• [Exercise details]:
Please print every record exactly as it stands, leaving out the pictures.

Data extracted from a collection
◆ ◆ ◆ ◆

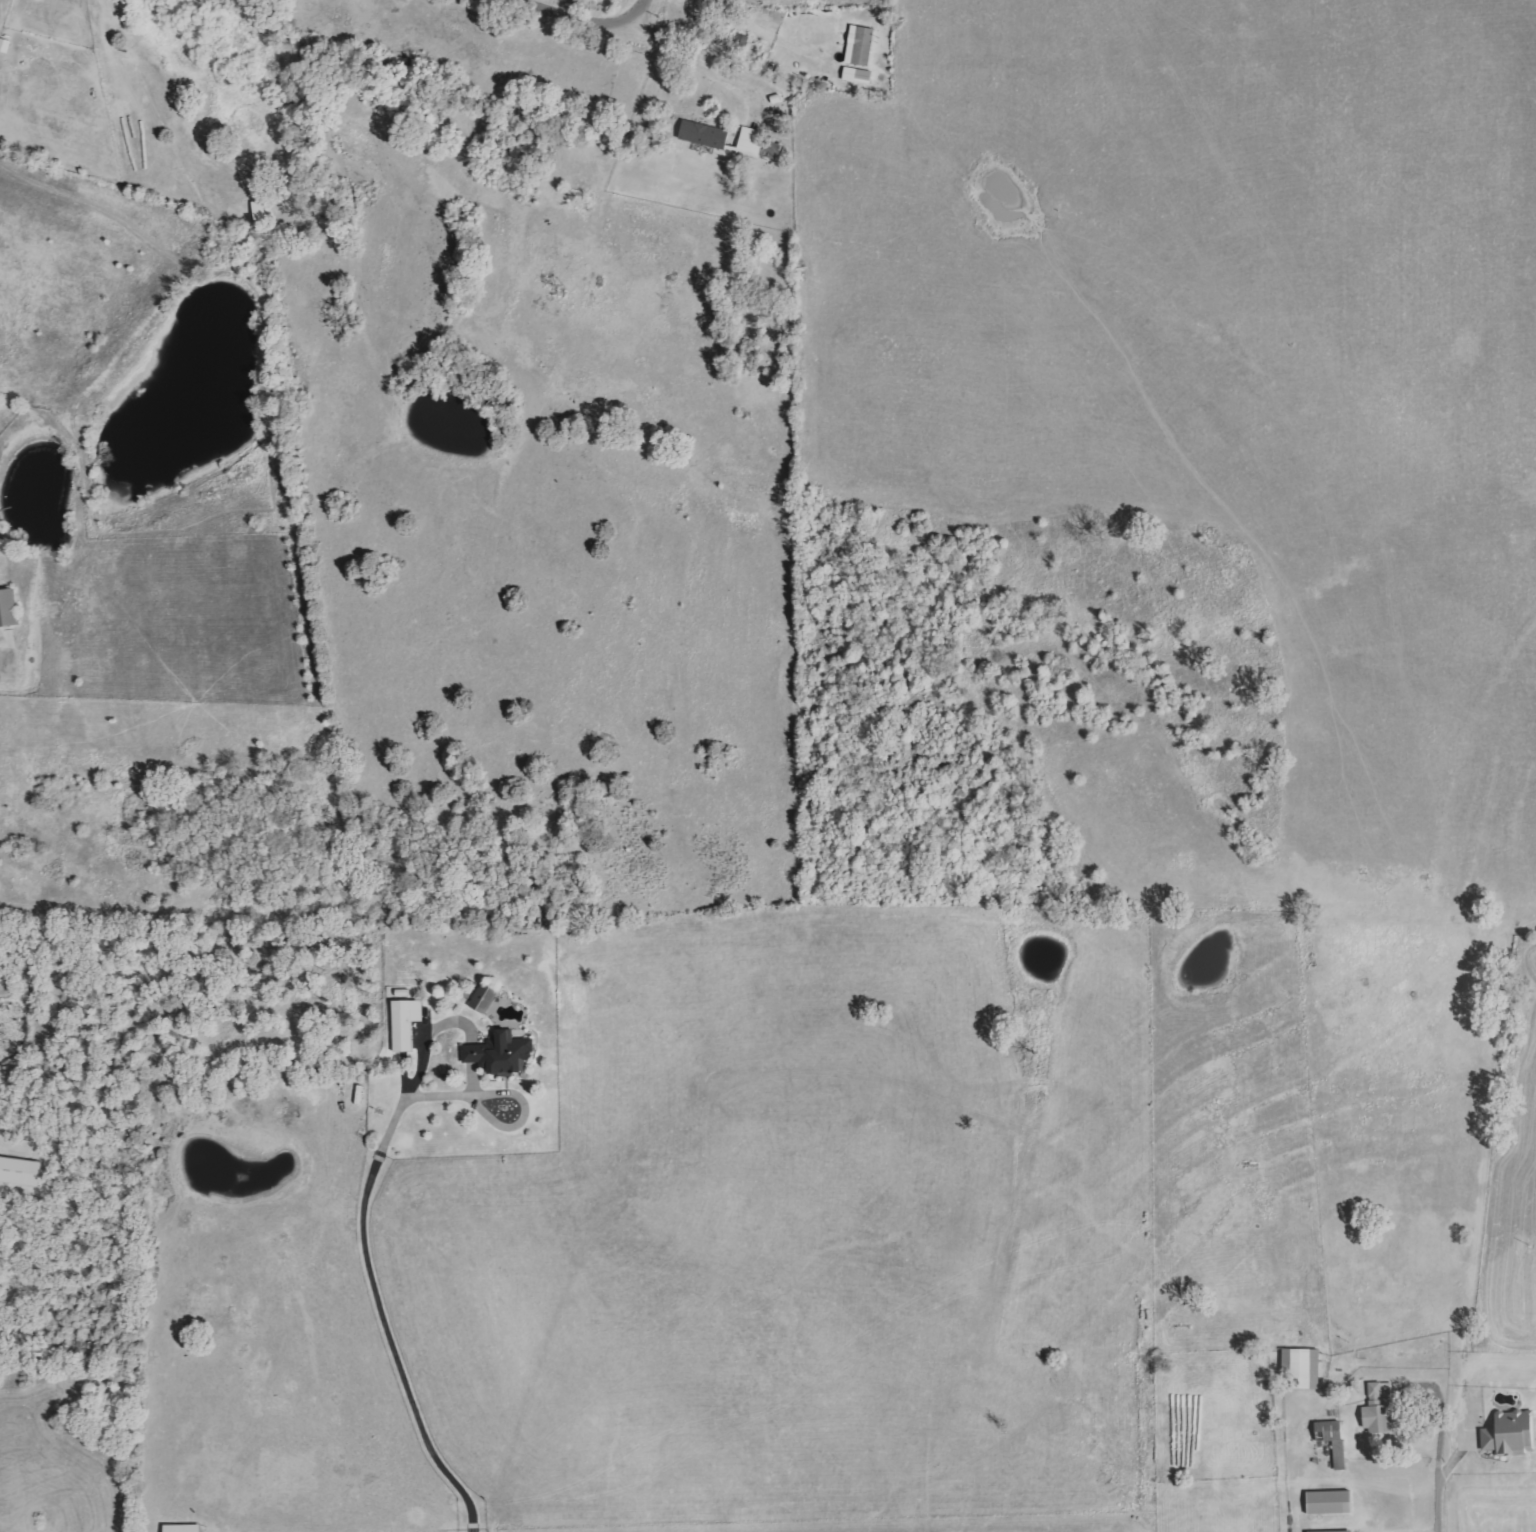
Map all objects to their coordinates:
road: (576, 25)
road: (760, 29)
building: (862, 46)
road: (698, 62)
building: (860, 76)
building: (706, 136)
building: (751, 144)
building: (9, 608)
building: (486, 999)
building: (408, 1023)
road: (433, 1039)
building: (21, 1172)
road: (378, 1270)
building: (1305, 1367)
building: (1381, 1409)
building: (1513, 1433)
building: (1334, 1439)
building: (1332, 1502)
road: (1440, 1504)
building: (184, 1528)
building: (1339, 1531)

◆ ◆ ◆ ◆

• [The completed task]:
Map all objects to their coordinates:
road: (576, 25)
road: (760, 29)
building: (862, 46)
road: (698, 62)
building: (860, 76)
building: (706, 136)
building: (751, 144)
building: (9, 608)
building: (486, 999)
building: (408, 1023)
road: (433, 1039)
building: (21, 1172)
road: (378, 1270)
building: (1305, 1367)
building: (1381, 1409)
building: (1513, 1433)
building: (1334, 1439)
building: (1332, 1502)
road: (1440, 1504)
building: (184, 1528)
building: (1339, 1531)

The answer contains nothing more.